## Work instructions
Nothing in the data should be altered when it is repeated in full.

# # # # #

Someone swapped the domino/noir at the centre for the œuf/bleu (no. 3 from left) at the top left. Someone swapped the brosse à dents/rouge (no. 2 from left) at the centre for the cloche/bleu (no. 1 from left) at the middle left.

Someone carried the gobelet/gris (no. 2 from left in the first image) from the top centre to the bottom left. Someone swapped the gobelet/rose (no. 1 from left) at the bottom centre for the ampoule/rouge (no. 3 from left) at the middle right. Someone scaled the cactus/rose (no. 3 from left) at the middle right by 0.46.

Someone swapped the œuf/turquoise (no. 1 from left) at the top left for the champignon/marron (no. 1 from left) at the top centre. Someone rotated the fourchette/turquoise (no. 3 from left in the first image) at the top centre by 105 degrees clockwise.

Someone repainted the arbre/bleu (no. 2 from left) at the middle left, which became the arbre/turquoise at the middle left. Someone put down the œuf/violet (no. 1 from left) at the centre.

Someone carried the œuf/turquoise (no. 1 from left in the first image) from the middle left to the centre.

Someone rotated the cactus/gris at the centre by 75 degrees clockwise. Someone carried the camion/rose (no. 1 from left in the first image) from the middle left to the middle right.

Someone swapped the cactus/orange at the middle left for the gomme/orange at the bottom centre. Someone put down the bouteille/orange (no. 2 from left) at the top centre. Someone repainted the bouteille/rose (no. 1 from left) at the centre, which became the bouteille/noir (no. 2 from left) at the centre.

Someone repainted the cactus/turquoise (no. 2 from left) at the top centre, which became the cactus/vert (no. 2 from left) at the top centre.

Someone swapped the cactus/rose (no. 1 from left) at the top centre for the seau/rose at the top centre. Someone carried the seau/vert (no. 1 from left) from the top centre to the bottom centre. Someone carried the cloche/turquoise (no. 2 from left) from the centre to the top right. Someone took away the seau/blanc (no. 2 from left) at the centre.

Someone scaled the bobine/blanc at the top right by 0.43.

# # # # #

## Result of this task
Someone swapped the domino/noir at the centre for the œuf/bleu (no. 3 from left) at the top left. Someone swapped the brosse à dents/rouge (no. 2 from left) at the centre for the cloche/bleu (no. 1 from left) at the middle left.

Someone carried the gobelet/gris (no. 2 from left in the first image) from the top centre to the bottom left. Someone swapped the gobelet/rose (no. 1 from left) at the bottom centre for the ampoule/rouge (no. 3 from left) at the middle right. Someone scaled the cactus/rose (no. 3 from left) at the middle right by 0.46.

Someone swapped the œuf/turquoise (no. 1 from left) at the top left for the champignon/marron (no. 1 from left) at the top centre. Someone rotated the fourchette/turquoise (no. 3 from left in the first image) at the top centre by 105 degrees clockwise.

Someone repainted the arbre/bleu (no. 2 from left) at the middle left, which became the arbre/turquoise at the middle left. Someone put down the œuf/violet (no. 1 from left) at the centre.

Someone carried the œuf/turquoise (no. 1 from left in the first image) from the middle left to the centre.

Someone rotated the cactus/gris at the centre by 75 degrees clockwise. Someone carried the camion/rose (no. 1 from left in the first image) from the middle left to the middle right.

Someone swapped the cactus/orange at the middle left for the gomme/orange at the bottom centre. Someone put down the bouteille/orange (no. 2 from left) at the top centre. Someone repainted the bouteille/rose (no. 1 from left) at the centre, which became the bouteille/noir (no. 2 from left) at the centre.

Someone repainted the cactus/turquoise (no. 2 from left) at the top centre, which became the cactus/vert (no. 2 from left) at the top centre.

Someone swapped the cactus/rose (no. 1 from left) at the top centre for the seau/rose at the top centre. Someone carried the seau/vert (no. 1 from left) from the top centre to the bottom centre. Someone carried the cloche/turquoise (no. 2 from left) from the centre to the top right. Someone took away the seau/blanc (no. 2 from left) at the centre.

Someone scaled the bobine/blanc at the top right by 0.43.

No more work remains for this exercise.